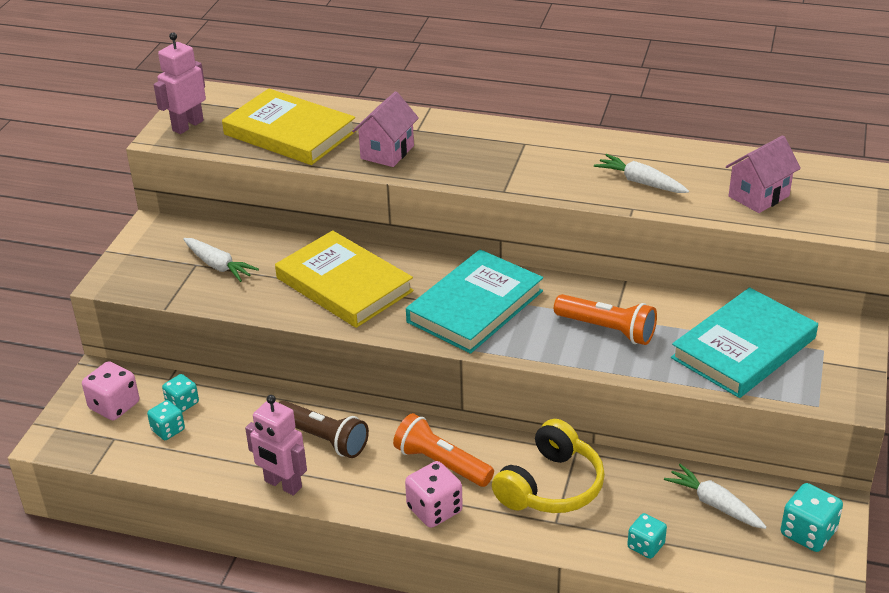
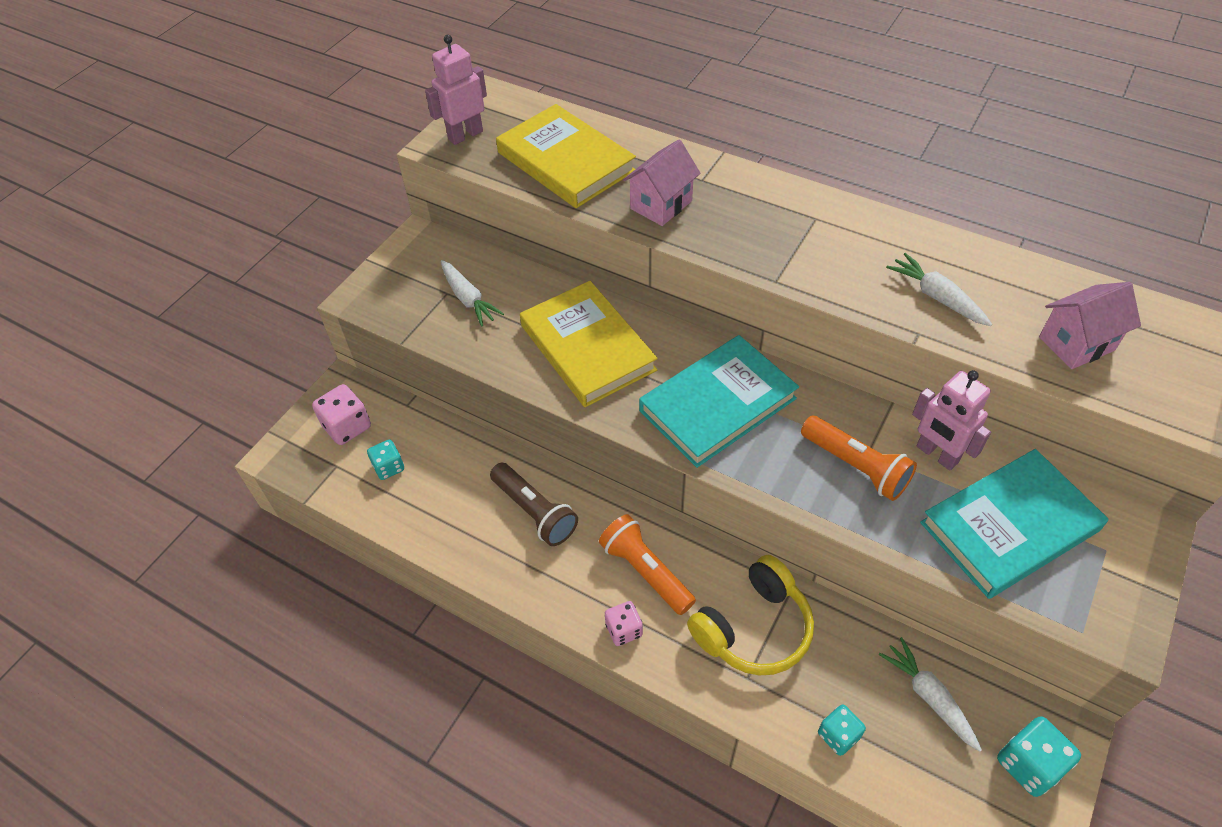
camera: 15 degrees right, 15 degrees up
(182, 403) = (411, 437): turquoise dice -> none
(282, 484) = (480, 561): pink robot -> pink robot (936, 455)
(434, 510) = (624, 630): pink dice -> pink dice, size x0.66

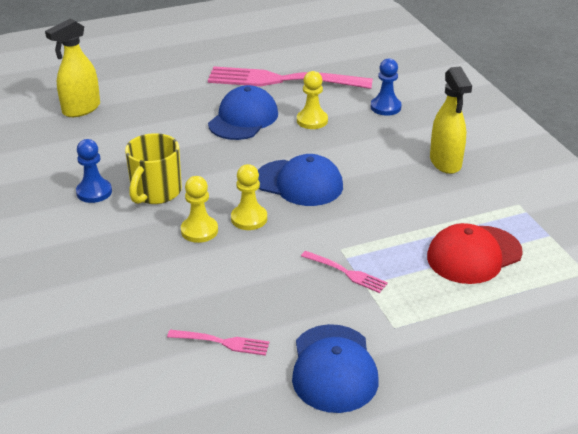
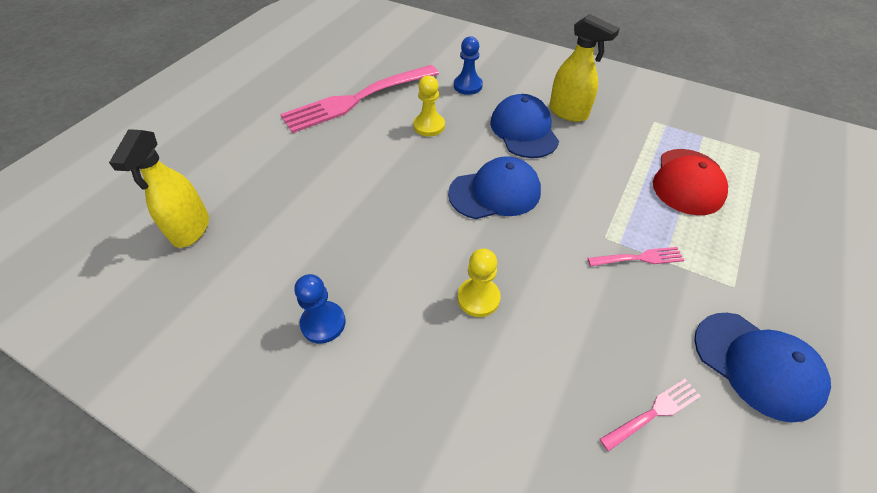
camera: 40 degrees left, 15 degrees up
(155, 192) = (386, 282): yellow mug -> none
(243, 119) = (370, 154): blue cap -> blue cap (524, 130)
(249, 219) = (502, 255): yellow pawn -> none

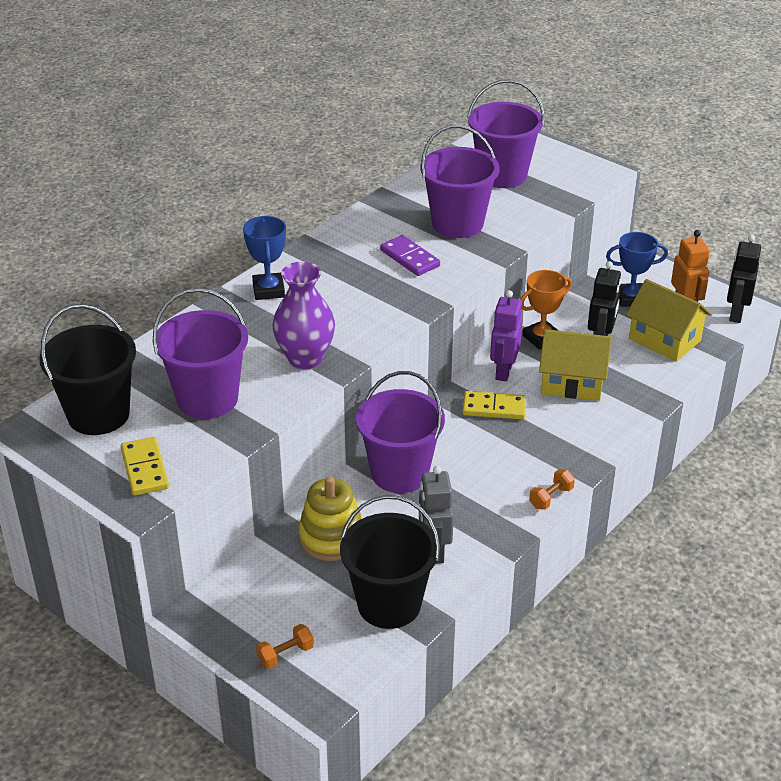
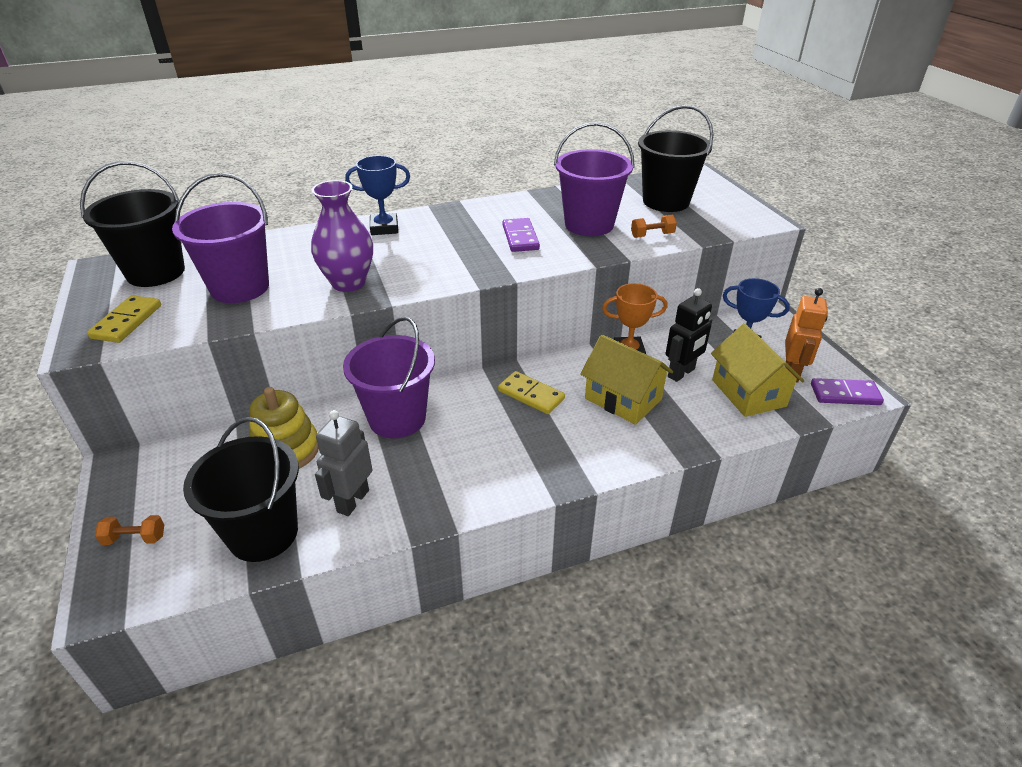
camera: 30 degrees right, 0 degrees up
(268, 290) = (384, 228): blue trophy -> blue trophy turned 60 degrees clockwise
(502, 175) = (666, 201): purple bucket -> black bucket
(503, 371) = (568, 367): purple robot -> none
(551, 497) = (505, 497): orange dumbbell -> orange dumbbell (652, 235)
(735, 314) = (845, 394): black robot -> purple domino

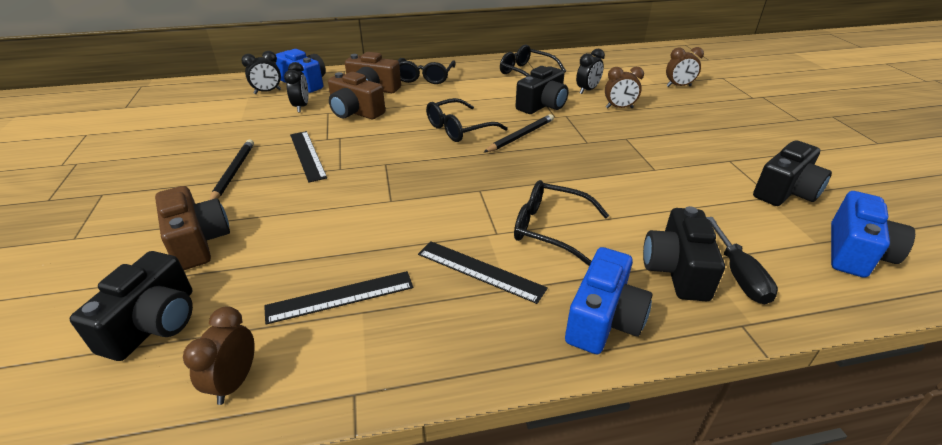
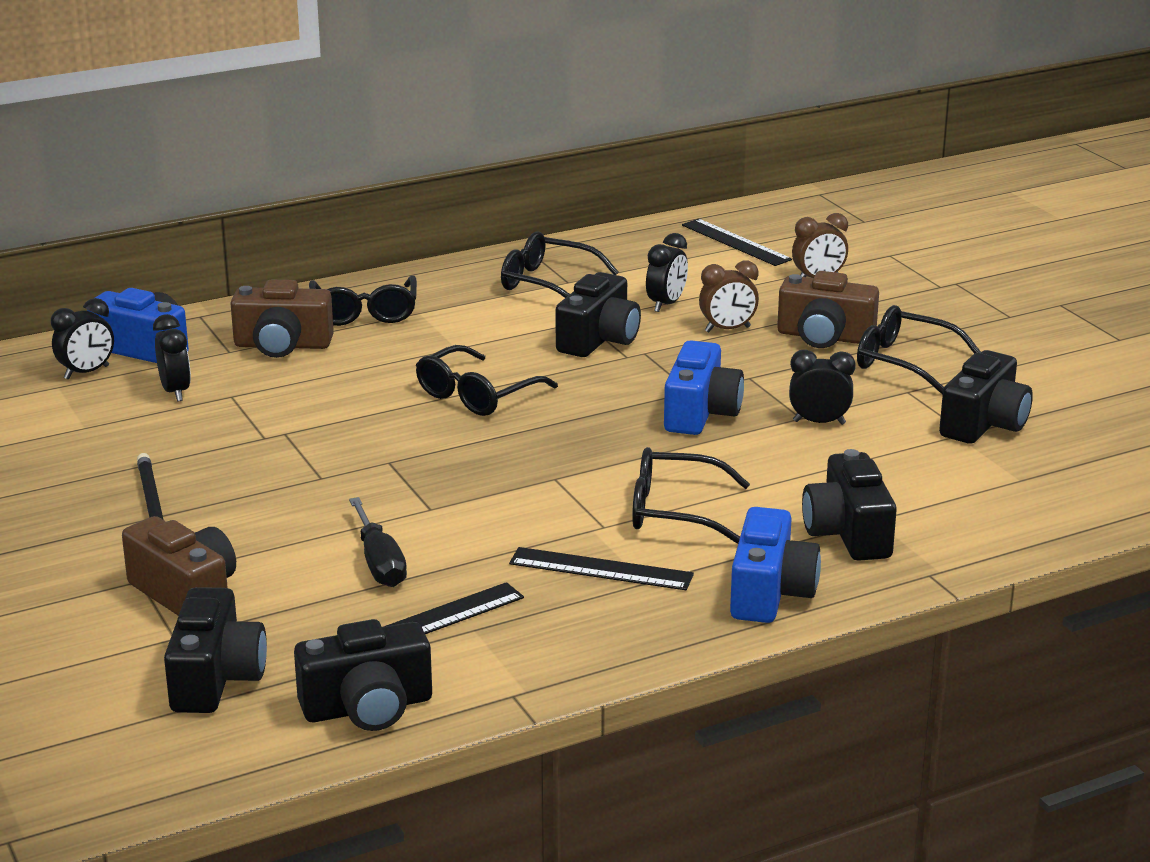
camera: 15 degrees left, 10 degrees down
(235, 382) = (367, 707): brown clock -> black camera
(307, 155) = (253, 465): black ruler -> black ruler (736, 242)
(355, 112) = (280, 389): brown camera -> brown camera (824, 337)
(520, 136) = (583, 394): black pencil -> none
(666, 174) = (819, 422): none -> black clock
(728, 140) = (904, 362): none -> black glasses
(738, 275) = (924, 527): black screwdriver -> black screwdriver (379, 562)
(855, 252) = (1065, 484): blue camera -> blue camera (700, 413)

*Your task*:
Above are records; say how many of their lines contain the word "left", giving only the number.

*Result of the exercise*:
2